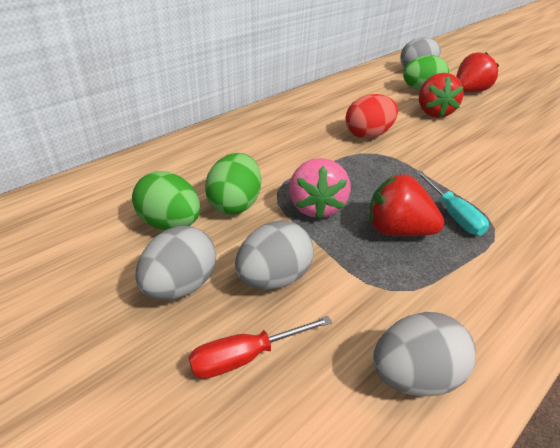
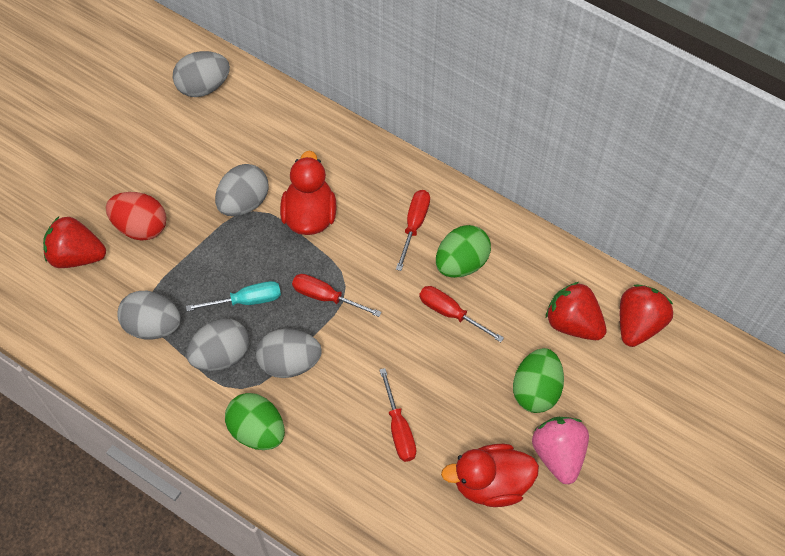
grey egg: 4 -> 5
red duck: 0 -> 2
red screwdriver: 1 -> 4

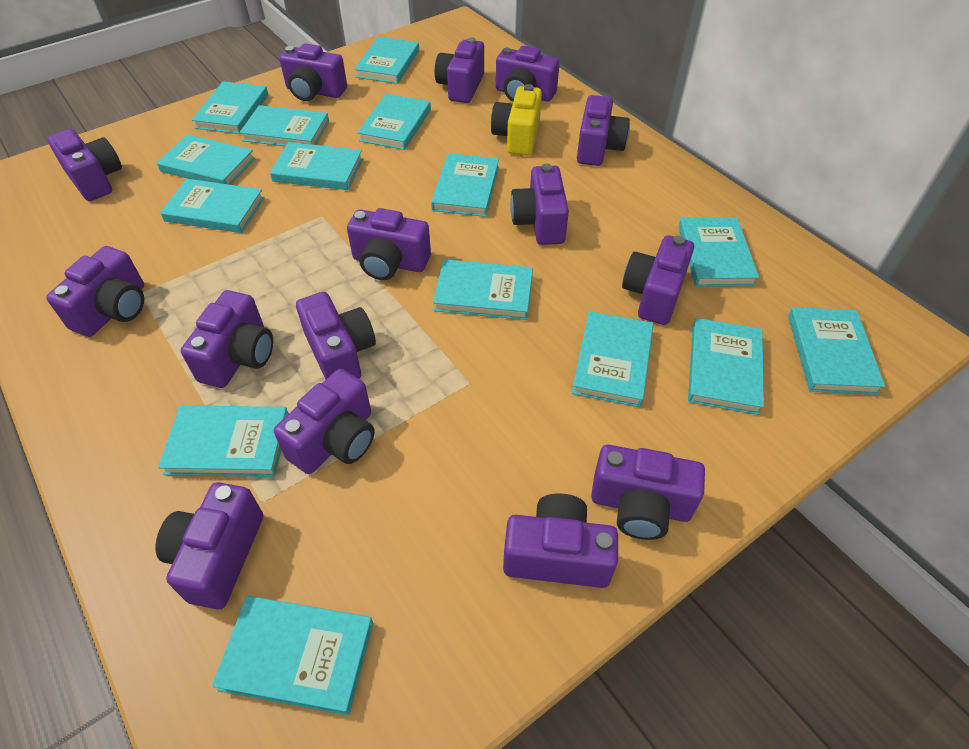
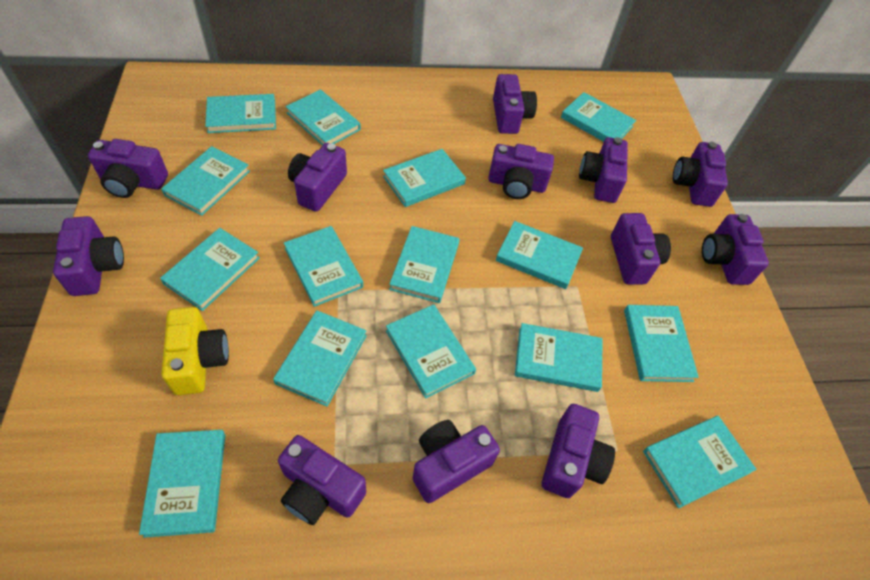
purple camera: 15 -> 12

__Task objective__.
Any picture in the material is to be dropped; the rest is repeated exactly.

__Exercise output__.
grey egg: 4 -> 5
red duck: 0 -> 2
red screwdriver: 1 -> 4

purple camera: 15 -> 12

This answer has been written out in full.